[Records for processing — start]

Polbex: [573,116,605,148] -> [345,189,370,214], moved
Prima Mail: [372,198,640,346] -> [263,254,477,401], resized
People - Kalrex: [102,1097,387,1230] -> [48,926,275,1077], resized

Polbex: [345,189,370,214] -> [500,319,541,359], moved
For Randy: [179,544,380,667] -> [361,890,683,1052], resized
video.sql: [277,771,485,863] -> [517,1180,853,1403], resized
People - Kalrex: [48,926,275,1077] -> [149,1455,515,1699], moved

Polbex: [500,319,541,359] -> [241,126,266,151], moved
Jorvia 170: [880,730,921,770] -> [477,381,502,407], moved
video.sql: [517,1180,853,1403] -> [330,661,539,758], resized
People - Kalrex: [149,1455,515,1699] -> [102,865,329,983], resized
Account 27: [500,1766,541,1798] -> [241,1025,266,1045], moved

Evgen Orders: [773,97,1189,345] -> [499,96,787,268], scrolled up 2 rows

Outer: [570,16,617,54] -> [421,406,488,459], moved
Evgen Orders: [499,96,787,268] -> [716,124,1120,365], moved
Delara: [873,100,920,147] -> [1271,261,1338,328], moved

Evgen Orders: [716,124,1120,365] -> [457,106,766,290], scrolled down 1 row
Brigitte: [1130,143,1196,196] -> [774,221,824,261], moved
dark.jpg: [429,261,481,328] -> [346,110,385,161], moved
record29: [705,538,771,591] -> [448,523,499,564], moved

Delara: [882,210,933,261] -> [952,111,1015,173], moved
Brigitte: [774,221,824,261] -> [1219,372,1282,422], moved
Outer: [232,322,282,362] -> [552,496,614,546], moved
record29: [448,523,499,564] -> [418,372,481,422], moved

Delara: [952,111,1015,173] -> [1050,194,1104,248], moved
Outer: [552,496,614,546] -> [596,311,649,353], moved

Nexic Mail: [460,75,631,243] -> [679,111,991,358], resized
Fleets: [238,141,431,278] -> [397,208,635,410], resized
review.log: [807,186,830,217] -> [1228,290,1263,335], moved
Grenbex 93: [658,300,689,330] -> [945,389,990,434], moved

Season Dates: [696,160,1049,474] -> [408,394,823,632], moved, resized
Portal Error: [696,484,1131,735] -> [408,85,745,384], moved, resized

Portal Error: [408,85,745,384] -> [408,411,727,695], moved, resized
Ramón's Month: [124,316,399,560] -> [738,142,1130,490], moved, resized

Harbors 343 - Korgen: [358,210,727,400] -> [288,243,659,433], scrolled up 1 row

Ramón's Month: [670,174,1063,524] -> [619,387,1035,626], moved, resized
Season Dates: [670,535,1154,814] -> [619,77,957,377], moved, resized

[Records for processing — finish]

Return each record exactly as given.

Polbex: [573,116,605,148] -> [345,189,370,214], moved
Prima Mail: [372,198,640,346] -> [263,254,477,401], resized
People - Kalrex: [102,1097,387,1230] -> [48,926,275,1077], resized

Polbex: [345,189,370,214] -> [500,319,541,359], moved
For Randy: [179,544,380,667] -> [361,890,683,1052], resized
video.sql: [277,771,485,863] -> [517,1180,853,1403], resized
People - Kalrex: [48,926,275,1077] -> [149,1455,515,1699], moved

Polbex: [500,319,541,359] -> [241,126,266,151], moved
Jorvia 170: [880,730,921,770] -> [477,381,502,407], moved
video.sql: [517,1180,853,1403] -> [330,661,539,758], resized
People - Kalrex: [149,1455,515,1699] -> [102,865,329,983], resized
Account 27: [500,1766,541,1798] -> [241,1025,266,1045], moved

Evgen Orders: [773,97,1189,345] -> [499,96,787,268], scrolled up 2 rows

Outer: [570,16,617,54] -> [421,406,488,459], moved
Evgen Orders: [499,96,787,268] -> [716,124,1120,365], moved
Delara: [873,100,920,147] -> [1271,261,1338,328], moved

Evgen Orders: [716,124,1120,365] -> [457,106,766,290], scrolled down 1 row
Brigitte: [1130,143,1196,196] -> [774,221,824,261], moved
dark.jpg: [429,261,481,328] -> [346,110,385,161], moved
record29: [705,538,771,591] -> [448,523,499,564], moved

Delara: [882,210,933,261] -> [952,111,1015,173], moved
Brigitte: [774,221,824,261] -> [1219,372,1282,422], moved
Outer: [232,322,282,362] -> [552,496,614,546], moved
record29: [448,523,499,564] -> [418,372,481,422], moved

Delara: [952,111,1015,173] -> [1050,194,1104,248], moved
Outer: [552,496,614,546] -> [596,311,649,353], moved

Nexic Mail: [460,75,631,243] -> [679,111,991,358], resized
Fleets: [238,141,431,278] -> [397,208,635,410], resized
review.log: [807,186,830,217] -> [1228,290,1263,335], moved
Grenbex 93: [658,300,689,330] -> [945,389,990,434], moved

Season Dates: [696,160,1049,474] -> [408,394,823,632], moved, resized
Portal Error: [696,484,1131,735] -> [408,85,745,384], moved, resized

Portal Error: [408,85,745,384] -> [408,411,727,695], moved, resized
Ramón's Month: [124,316,399,560] -> [738,142,1130,490], moved, resized

Harbors 343 - Korgen: [358,210,727,400] -> [288,243,659,433], scrolled up 1 row

Ramón's Month: [670,174,1063,524] -> [619,387,1035,626], moved, resized
Season Dates: [670,535,1154,814] -> [619,77,957,377], moved, resized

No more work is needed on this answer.